Work item
Scan each line of the entries below for the word "brick" and count the ones where it appears. The answer is that number alone.

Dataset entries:
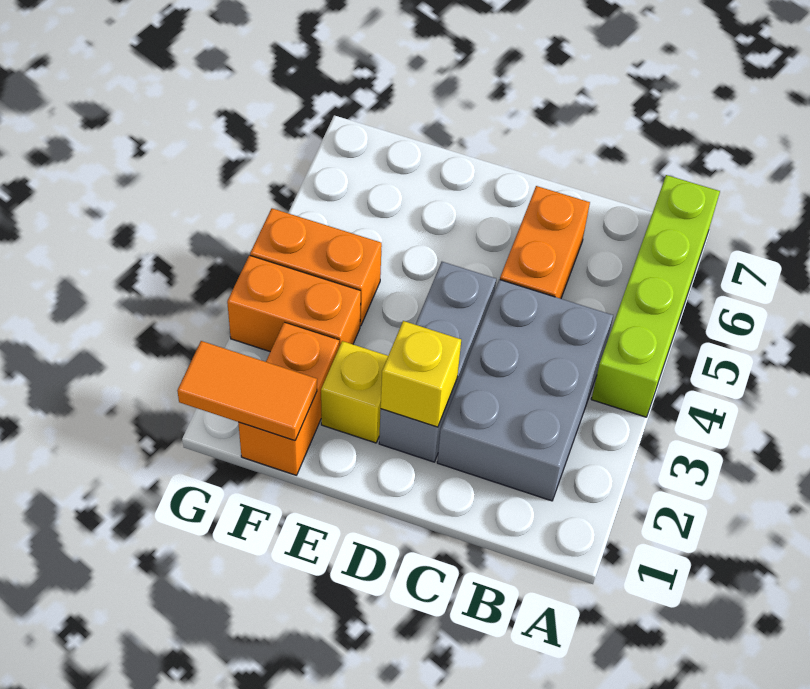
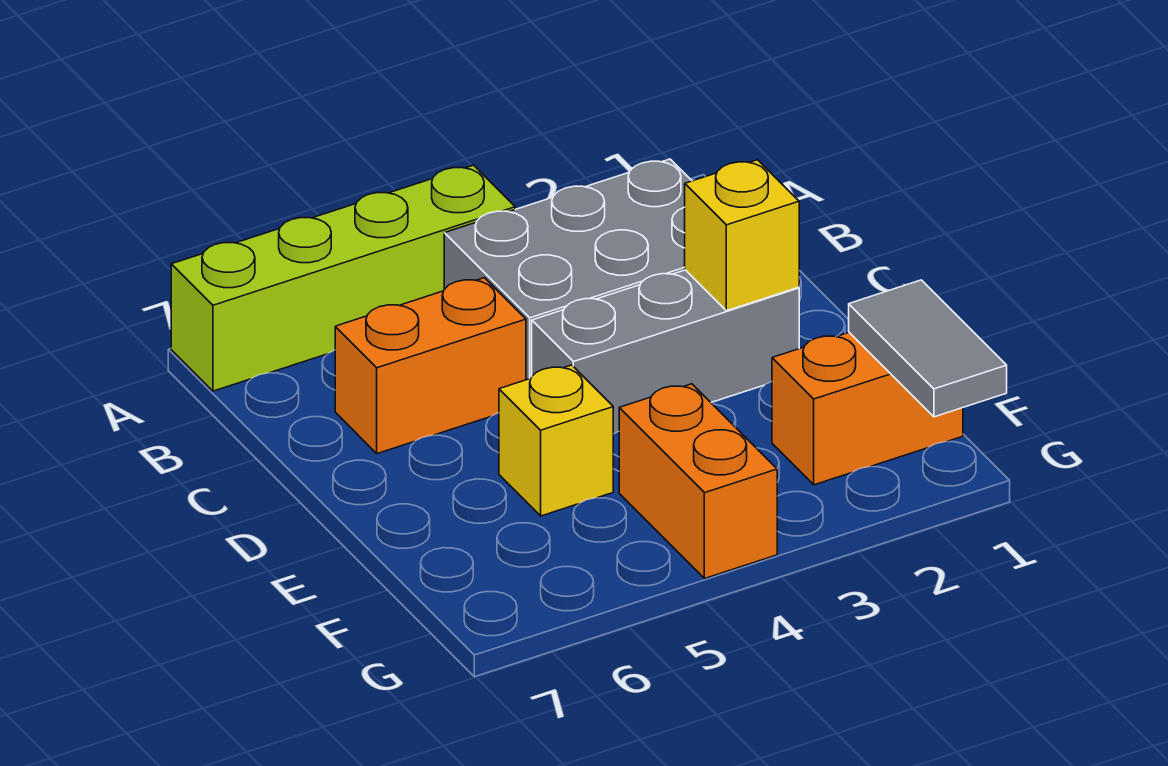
yellow brick E2 level 1 -> yellow brick E5 level 1
orange tile F1:G1 level 2 -> grey tile F1:G1 level 2
orange brick F3:G3 level 1 -> none

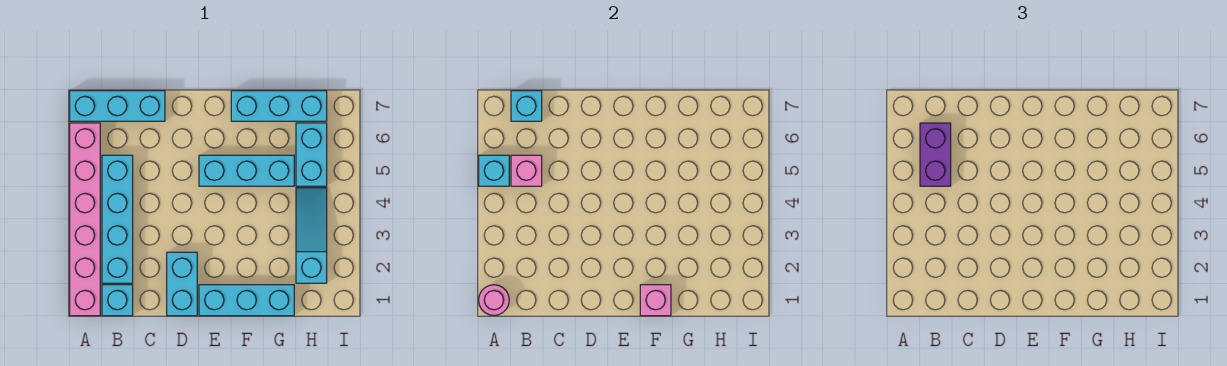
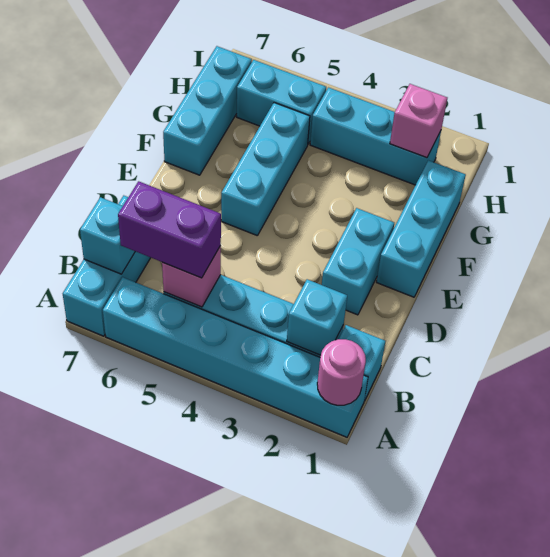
pink brick A1:A6 level 1 -> cyan brick A1:A6 level 1
cyan brick A5 level 2 -> cyan brick B2 level 2
cyan brick D1:D2 level 1 -> cyan brick D2:E2 level 1
pink brick F1 level 2 -> pink brick H2 level 2
cyan slope H2:H4 level 1 top 2 -> cyan brick H2:H4 level 1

Final answer
7